» Records in a dataset

□ □ □ □ □ □ □

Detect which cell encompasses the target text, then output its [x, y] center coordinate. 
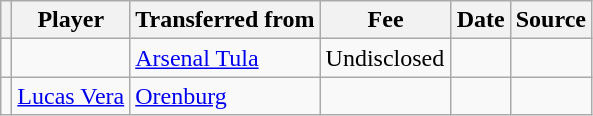
Lucas Vera [71, 96]
Undisclosed [386, 58]
Source [550, 20]
Date [480, 20]
Orenburg [225, 96]
Player [71, 20]
Transferred from [225, 20]
Fee [386, 20]
Arsenal Tula [225, 58]
Find where the given text appears and provide that cell's center as (x, y) coordinate. 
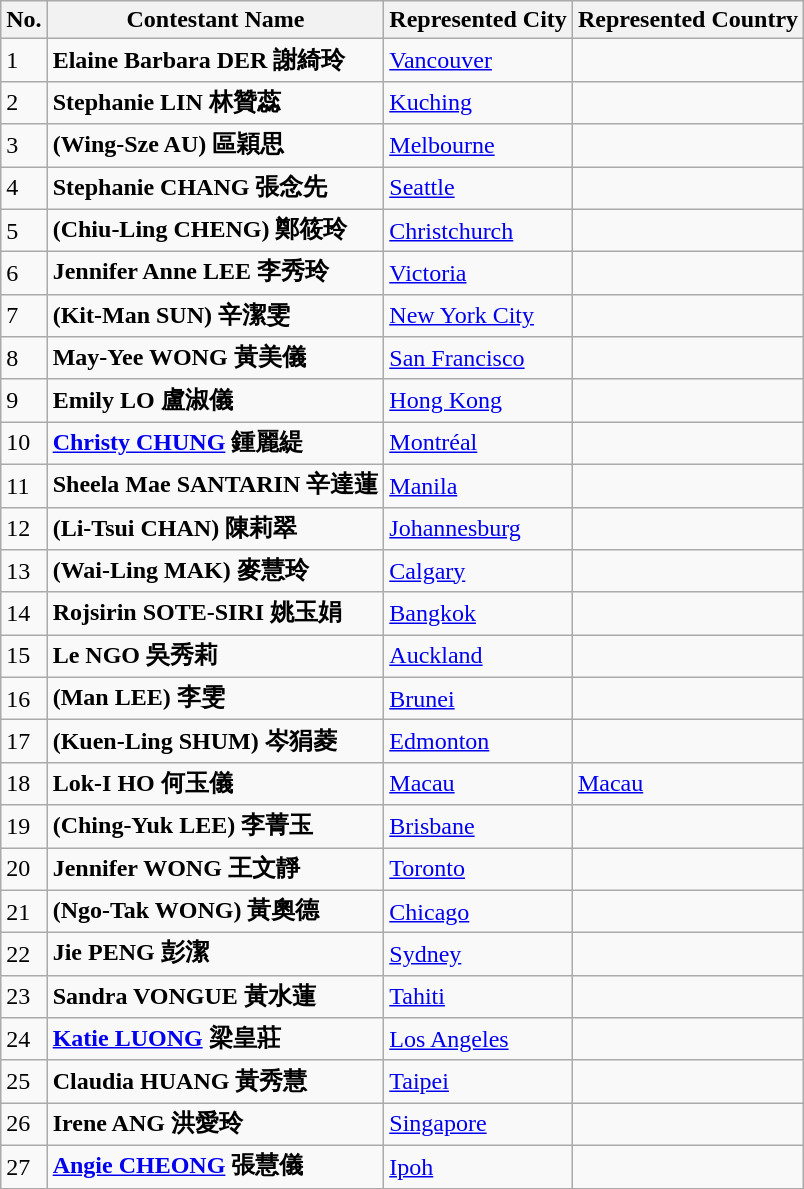
Stephanie CHANG 張念先 (216, 188)
Christy CHUNG 鍾麗緹 (216, 444)
Angie CHEONG 張慧儀 (216, 1166)
2 (24, 102)
New York City (478, 316)
Hong Kong (478, 400)
17 (24, 742)
1 (24, 60)
Represented Country (688, 20)
Brunei (478, 698)
(Wing-Sze AU) 區穎思 (216, 146)
16 (24, 698)
Los Angeles (478, 1040)
Calgary (478, 572)
Rojsirin SOTE-SIRI 姚玉娟 (216, 614)
Montréal (478, 444)
18 (24, 784)
Contestant Name (216, 20)
Edmonton (478, 742)
Sandra VONGUE 黃水蓮 (216, 996)
7 (24, 316)
4 (24, 188)
Johannesburg (478, 528)
(Li-Tsui CHAN) 陳莉翠 (216, 528)
Represented City (478, 20)
Chicago (478, 912)
Seattle (478, 188)
6 (24, 274)
19 (24, 826)
12 (24, 528)
15 (24, 656)
Taipei (478, 1082)
Claudia HUANG 黃秀慧 (216, 1082)
9 (24, 400)
21 (24, 912)
5 (24, 230)
Emily LO 盧淑儀 (216, 400)
(Man LEE) 李雯 (216, 698)
(Wai-Ling MAK) 麥慧玲 (216, 572)
24 (24, 1040)
Katie LUONG 梁皇莊 (216, 1040)
22 (24, 954)
8 (24, 358)
(Kit-Man SUN) 辛潔雯 (216, 316)
May-Yee WONG 黃美儀 (216, 358)
Kuching (478, 102)
(Ching-Yuk LEE) 李菁玉 (216, 826)
20 (24, 870)
3 (24, 146)
(Chiu-Ling CHENG) 鄭筱玲 (216, 230)
(Ngo-Tak WONG) 黃奧德 (216, 912)
Auckland (478, 656)
Vancouver (478, 60)
San Francisco (478, 358)
Brisbane (478, 826)
Elaine Barbara DER 謝綺玲 (216, 60)
Sydney (478, 954)
Lok-I HO 何玉儀 (216, 784)
Singapore (478, 1124)
14 (24, 614)
Sheela Mae SANTARIN 辛達蓮 (216, 486)
Christchurch (478, 230)
27 (24, 1166)
Melbourne (478, 146)
(Kuen-Ling SHUM) 岑狷菱 (216, 742)
Bangkok (478, 614)
Jennifer Anne LEE 李秀玲 (216, 274)
26 (24, 1124)
Victoria (478, 274)
Ipoh (478, 1166)
13 (24, 572)
11 (24, 486)
Irene ANG 洪愛玲 (216, 1124)
Le NGO 吳秀莉 (216, 656)
Manila (478, 486)
No. (24, 20)
Tahiti (478, 996)
Jennifer WONG 王文靜 (216, 870)
25 (24, 1082)
Jie PENG 彭潔 (216, 954)
Toronto (478, 870)
10 (24, 444)
23 (24, 996)
Stephanie LIN 林贊蕊 (216, 102)
Capture the cell that displays the provided text and extract its (x, y) central coordinate. 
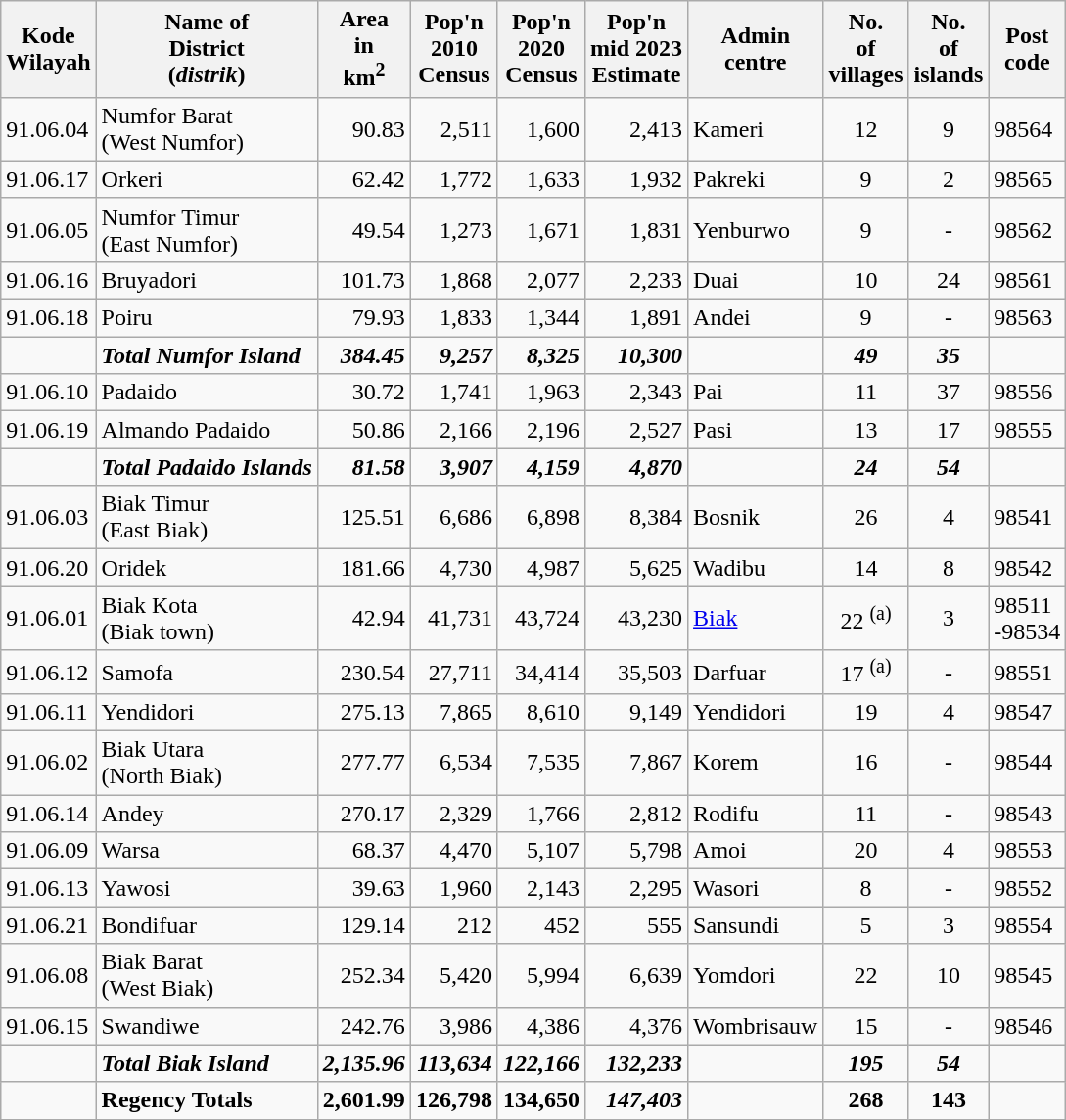
17 (a) (865, 672)
35,503 (636, 672)
5,798 (636, 851)
8,610 (540, 713)
14 (865, 568)
3,907 (454, 467)
91.06.20 (49, 568)
6,686 (454, 517)
98561 (1028, 280)
2,601.99 (364, 1100)
50.86 (364, 430)
1,868 (454, 280)
37 (949, 393)
Biak (756, 619)
1,671 (540, 229)
42.94 (364, 619)
22 (865, 975)
Wadibu (756, 568)
98545 (1028, 975)
9,257 (454, 355)
Swandiwe (207, 1026)
Kode Wilayah (49, 49)
181.66 (364, 568)
4,159 (540, 467)
1,273 (454, 229)
Bosnik (756, 517)
2,295 (636, 888)
270.17 (364, 813)
Kameri (756, 129)
98554 (1028, 925)
Wombrisauw (756, 1026)
268 (865, 1100)
98543 (1028, 813)
230.54 (364, 672)
5 (865, 925)
143 (949, 1100)
3,986 (454, 1026)
98546 (1028, 1026)
79.93 (364, 318)
1,833 (454, 318)
1,741 (454, 393)
4,870 (636, 467)
147,403 (636, 1100)
2,196 (540, 430)
98555 (1028, 430)
Warsa (207, 851)
2,166 (454, 430)
Biak Timur (East Biak) (207, 517)
91.06.11 (49, 713)
Korem (756, 764)
122,166 (540, 1063)
2,413 (636, 129)
35 (949, 355)
98563 (1028, 318)
125.51 (364, 517)
91.06.03 (49, 517)
16 (865, 764)
Yawosi (207, 888)
Samofa (207, 672)
Total Padaido Islands (207, 467)
242.76 (364, 1026)
30.72 (364, 393)
8,384 (636, 517)
Biak Kota (Biak town) (207, 619)
Biak Barat (West Biak) (207, 975)
2,143 (540, 888)
Duai (756, 280)
Rodifu (756, 813)
91.06.14 (49, 813)
6,534 (454, 764)
Amoi (756, 851)
Bruyadori (207, 280)
1,600 (540, 129)
91.06.01 (49, 619)
6,898 (540, 517)
212 (454, 925)
Biak Utara (North Biak) (207, 764)
5,107 (540, 851)
195 (865, 1063)
39.63 (364, 888)
129.14 (364, 925)
Pop'n 2010Census (454, 49)
Andey (207, 813)
91.06.13 (49, 888)
Total Numfor Island (207, 355)
Wasori (756, 888)
2,077 (540, 280)
98552 (1028, 888)
91.06.08 (49, 975)
Name ofDistrict(distrik) (207, 49)
2,511 (454, 129)
98556 (1028, 393)
1,772 (454, 179)
7,867 (636, 764)
4,730 (454, 568)
98553 (1028, 851)
91.06.17 (49, 179)
1,344 (540, 318)
12 (865, 129)
8,325 (540, 355)
277.77 (364, 764)
10,300 (636, 355)
4,386 (540, 1026)
91.06.10 (49, 393)
98547 (1028, 713)
275.13 (364, 713)
2,343 (636, 393)
Poiru (207, 318)
452 (540, 925)
98544 (1028, 764)
Numfor Barat (West Numfor) (207, 129)
2 (949, 179)
62.42 (364, 179)
49.54 (364, 229)
Sansundi (756, 925)
1,633 (540, 179)
22 (a) (865, 619)
Pai (756, 393)
134,650 (540, 1100)
15 (865, 1026)
98562 (1028, 229)
555 (636, 925)
91.06.04 (49, 129)
1,766 (540, 813)
1,932 (636, 179)
91.06.21 (49, 925)
91.06.09 (49, 851)
4,987 (540, 568)
Yomdori (756, 975)
91.06.02 (49, 764)
81.58 (364, 467)
Total Biak Island (207, 1063)
98565 (1028, 179)
9,149 (636, 713)
No.ofislands (949, 49)
Numfor Timur (East Numfor) (207, 229)
98511-98534 (1028, 619)
98541 (1028, 517)
5,994 (540, 975)
132,233 (636, 1063)
101.73 (364, 280)
27,711 (454, 672)
19 (865, 713)
Bondifuar (207, 925)
91.06.18 (49, 318)
13 (865, 430)
98542 (1028, 568)
2,135.96 (364, 1063)
49 (865, 355)
Padaido (207, 393)
91.06.16 (49, 280)
1,831 (636, 229)
5,420 (454, 975)
20 (865, 851)
98564 (1028, 129)
1,960 (454, 888)
41,731 (454, 619)
Andei (756, 318)
Pakreki (756, 179)
113,634 (454, 1063)
43,724 (540, 619)
43,230 (636, 619)
Pasi (756, 430)
98551 (1028, 672)
2,329 (454, 813)
126,798 (454, 1100)
4,470 (454, 851)
26 (865, 517)
5,625 (636, 568)
7,865 (454, 713)
252.34 (364, 975)
4,376 (636, 1026)
90.83 (364, 129)
1,963 (540, 393)
91.06.15 (49, 1026)
2,812 (636, 813)
Postcode (1028, 49)
6,639 (636, 975)
Orkeri (207, 179)
Area inkm2 (364, 49)
Regency Totals (207, 1100)
2,233 (636, 280)
2,527 (636, 430)
91.06.19 (49, 430)
1,891 (636, 318)
Pop'n 2020Census (540, 49)
Pop'n mid 2023Estimate (636, 49)
34,414 (540, 672)
Almando Padaido (207, 430)
Oridek (207, 568)
7,535 (540, 764)
68.37 (364, 851)
17 (949, 430)
384.45 (364, 355)
Admin centre (756, 49)
Yenburwo (756, 229)
91.06.05 (49, 229)
No.ofvillages (865, 49)
Darfuar (756, 672)
91.06.12 (49, 672)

□ □ □ □ □ □ □

» Objective
Arrange the stretch of lines from the one containing "17 (a) (865, 672)" through the one containing "2,343 (636, 393)" as a Markdown table with the columns Row and Line, numbering each row and leaving out blank lines.

» Solved exercise
| Row | Line |
|---|---|
| 1 | 17 (a) (865, 672) |
| 2 | 35,503 (636, 672) |
| 3 | 5,798 (636, 851) |
| 4 | 8,610 (540, 713) |
| 5 | 14 (865, 568) |
| 6 | 3,907 (454, 467) |
| 7 | 91.06.20 (49, 568) |
| 8 | 6,686 (454, 517) |
| 9 | 98561 (1028, 280) |
| 10 | 2,601.99 (364, 1100) |
| 11 | 50.86 (364, 430) |
| 12 | 1,868 (454, 280) |
| 13 | 37 (949, 393) |
| 14 | Biak (756, 619) |
| 15 | 1,671 (540, 229) |
| 16 | 42.94 (364, 619) |
| 17 | 22 (865, 975) |
| 18 | Wadibu (756, 568) |
| 19 | 98545 (1028, 975) |
| 20 | 9,257 (454, 355) |
| 21 | Swandiwe (207, 1026) |
| 22 | Kode Wilayah (49, 49) |
| 23 | 181.66 (364, 568) |
| 24 | 4,159 (540, 467) |
| 25 | 1,273 (454, 229) |
| 26 | Bosnik (756, 517) |
| 27 | 2,295 (636, 888) |
| 28 | 270.17 (364, 813) |
| 29 | Kameri (756, 129) |
| 30 | 98554 (1028, 925) |
| 31 | Wombrisauw (756, 1026) |
| 32 | 268 (865, 1100) |
| 33 | 98543 (1028, 813) |
| 34 | 230.54 (364, 672) |
| 35 | 5 (865, 925) |
| 36 | 143 (949, 1100) |
| 37 | 3,986 (454, 1026) |
| 38 | 98546 (1028, 1026) |
| 39 | 79.93 (364, 318) |
| 40 | 1,833 (454, 318) |
| 41 | 1,741 (454, 393) |
| 42 | 4,870 (636, 467) |
| 43 | 147,403 (636, 1100) |
| 44 | 2,196 (540, 430) |
| 45 | 98555 (1028, 430) |
| 46 | Warsa (207, 851) |
| 47 | 2,166 (454, 430) |
| 48 | Biak Timur (East Biak) (207, 517) |
| 49 | 91.06.11 (49, 713) |
| 50 | Korem (756, 764) |
| 51 | 122,166 (540, 1063) |
| 52 | 2,413 (636, 129) |
| 53 | 35 (949, 355) |
| 54 | 98563 (1028, 318) |
| 55 | 125.51 (364, 517) |
| 56 | 91.06.03 (49, 517) |
| 57 | 16 (865, 764) |
| 58 | Yawosi (207, 888) |
| 59 | Samofa (207, 672) |
| 60 | Total Padaido Islands (207, 467) |
| 61 | 242.76 (364, 1026) |
| 62 | 30.72 (364, 393) |
| 63 | 8,384 (636, 517) |
| 64 | Biak Kota (Biak town) (207, 619) |
| 65 | Biak Barat (West Biak) (207, 975) |
| 66 | 2,143 (540, 888) |
| 67 | Duai (756, 280) |
| 68 | Rodifu (756, 813) |
| 69 | 91.06.14 (49, 813) |
| 70 | 6,534 (454, 764) |
| 71 | Amoi (756, 851) |
| 72 | Bruyadori (207, 280) |
| 73 | 1,600 (540, 129) |
| 74 | 91.06.01 (49, 619) |
| 75 | 6,898 (540, 517) |
| 76 | 212 (454, 925) |
| 77 | Biak Utara (North Biak) (207, 764) |
| 78 | 5,107 (540, 851) |
| 79 | 195 (865, 1063) |
| 80 | 39.63 (364, 888) |
| 81 | 129.14 (364, 925) |
| 82 | Pop'n 2010Census (454, 49) |
| 83 | Andey (207, 813) |
| 84 | 91.06.13 (49, 888) |
| 85 | Total Numfor Island (207, 355) |
| 86 | Wasori (756, 888) |
| 87 | 2,077 (540, 280) |
| 88 | 98552 (1028, 888) |
| 89 | 91.06.08 (49, 975) |
| 90 | Name ofDistrict(distrik) (207, 49) |
| 91 | 2,511 (454, 129) |
| 92 | 98556 (1028, 393) |
| 93 | 1,772 (454, 179) |
| 94 | 7,867 (636, 764) |
| 95 | 4,730 (454, 568) |
| 96 | 98553 (1028, 851) |
| 97 | 91.06.17 (49, 179) |
| 98 | 1,344 (540, 318) |
| 99 | 12 (865, 129) |
| 100 | 8,325 (540, 355) |
| 101 | 277.77 (364, 764) |
| 102 | 10,300 (636, 355) |
| 103 | 4,386 (540, 1026) |
| 104 | 91.06.10 (49, 393) |
| 105 | 98547 (1028, 713) |
| 106 | 275.13 (364, 713) |
| 107 | 2,343 (636, 393) |